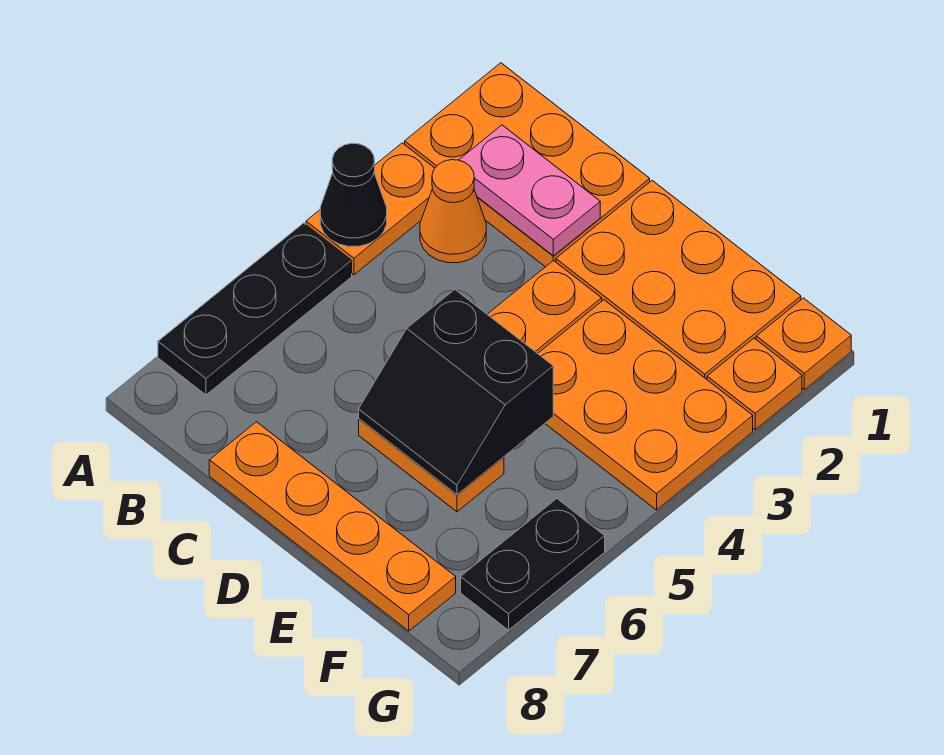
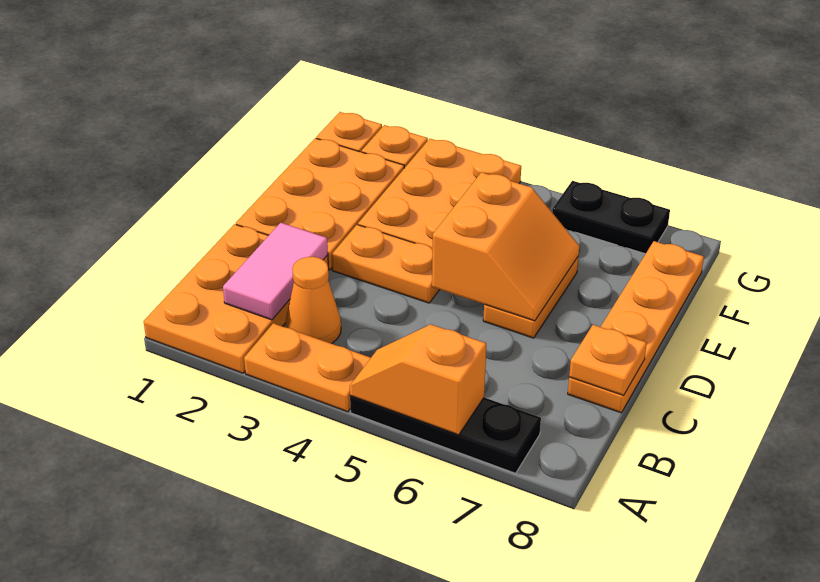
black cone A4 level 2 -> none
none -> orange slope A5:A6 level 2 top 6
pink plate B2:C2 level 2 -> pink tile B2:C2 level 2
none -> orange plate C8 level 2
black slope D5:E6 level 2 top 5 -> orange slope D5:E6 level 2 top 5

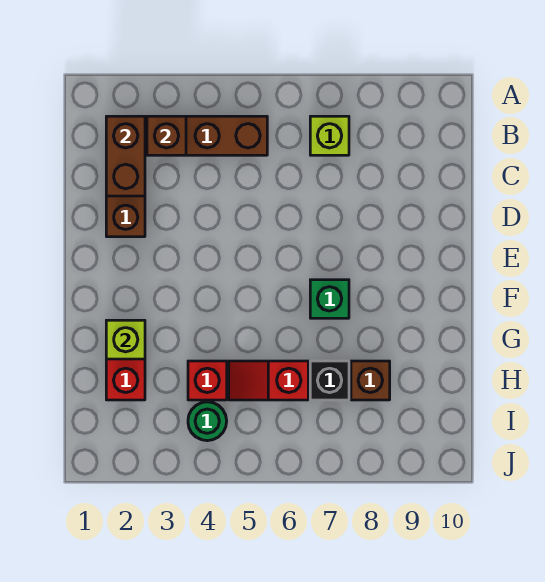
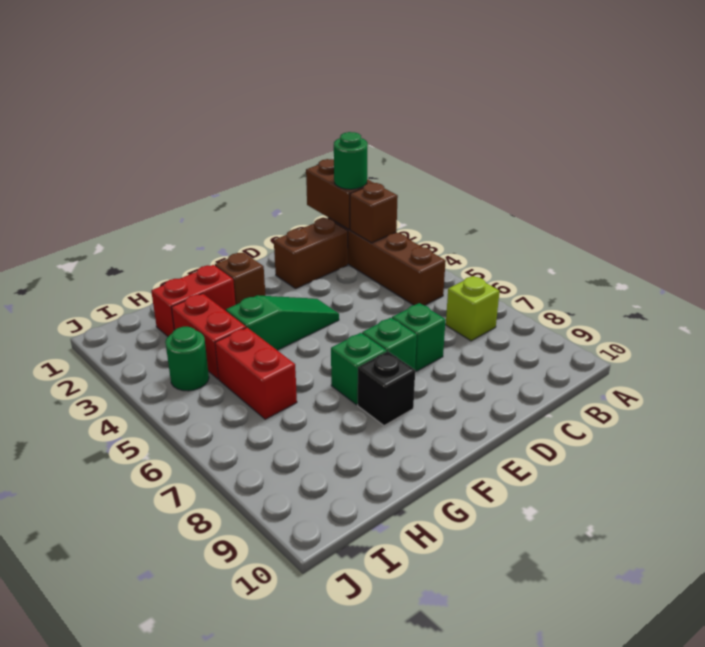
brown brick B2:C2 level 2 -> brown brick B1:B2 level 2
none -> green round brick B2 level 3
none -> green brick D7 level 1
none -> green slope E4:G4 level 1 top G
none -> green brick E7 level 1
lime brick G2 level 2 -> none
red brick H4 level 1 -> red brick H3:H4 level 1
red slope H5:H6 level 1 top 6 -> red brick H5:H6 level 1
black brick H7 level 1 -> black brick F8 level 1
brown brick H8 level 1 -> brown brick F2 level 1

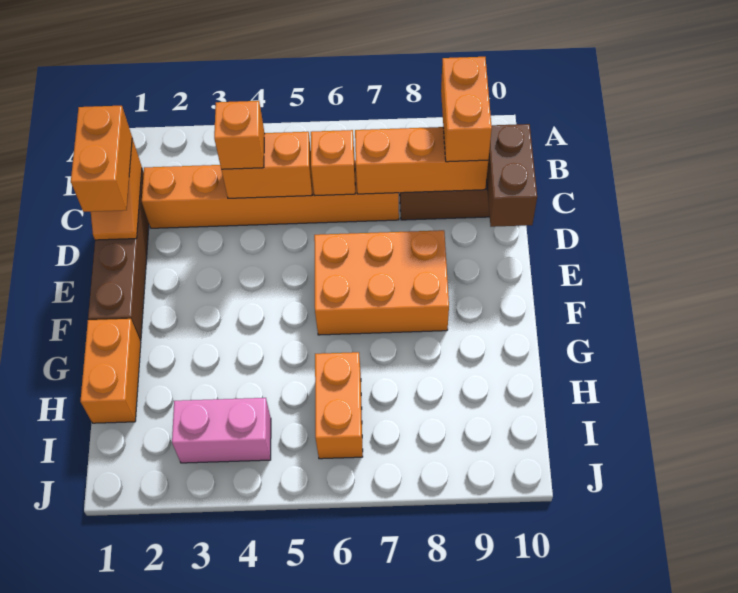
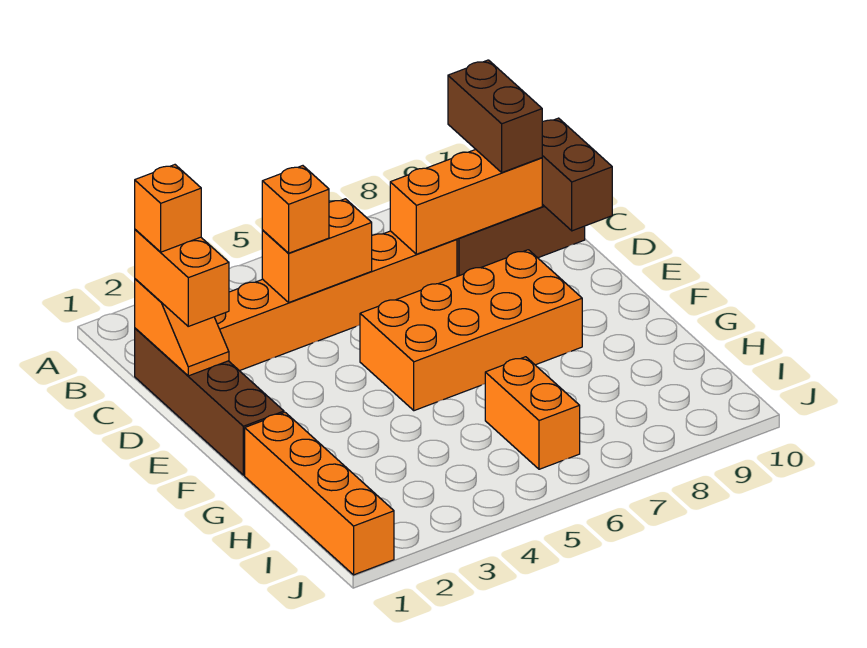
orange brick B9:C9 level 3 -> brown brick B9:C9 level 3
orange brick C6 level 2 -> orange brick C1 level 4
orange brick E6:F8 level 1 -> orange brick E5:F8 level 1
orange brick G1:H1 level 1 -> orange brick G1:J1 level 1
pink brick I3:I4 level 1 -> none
________________________________________
Task description: Give back the material above exactly, with each picture removed.

Output for this task:
black cone A4 level 2 -> none
none -> orange slope A5:A6 level 2 top 6
pink plate B2:C2 level 2 -> pink tile B2:C2 level 2
none -> orange plate C8 level 2
black slope D5:E6 level 2 top 5 -> orange slope D5:E6 level 2 top 5

brown brick B2:C2 level 2 -> brown brick B1:B2 level 2
none -> green round brick B2 level 3
none -> green brick D7 level 1
none -> green slope E4:G4 level 1 top G
none -> green brick E7 level 1
lime brick G2 level 2 -> none
red brick H4 level 1 -> red brick H3:H4 level 1
red slope H5:H6 level 1 top 6 -> red brick H5:H6 level 1
black brick H7 level 1 -> black brick F8 level 1
brown brick H8 level 1 -> brown brick F2 level 1

orange brick B9:C9 level 3 -> brown brick B9:C9 level 3
orange brick C6 level 2 -> orange brick C1 level 4
orange brick E6:F8 level 1 -> orange brick E5:F8 level 1
orange brick G1:H1 level 1 -> orange brick G1:J1 level 1
pink brick I3:I4 level 1 -> none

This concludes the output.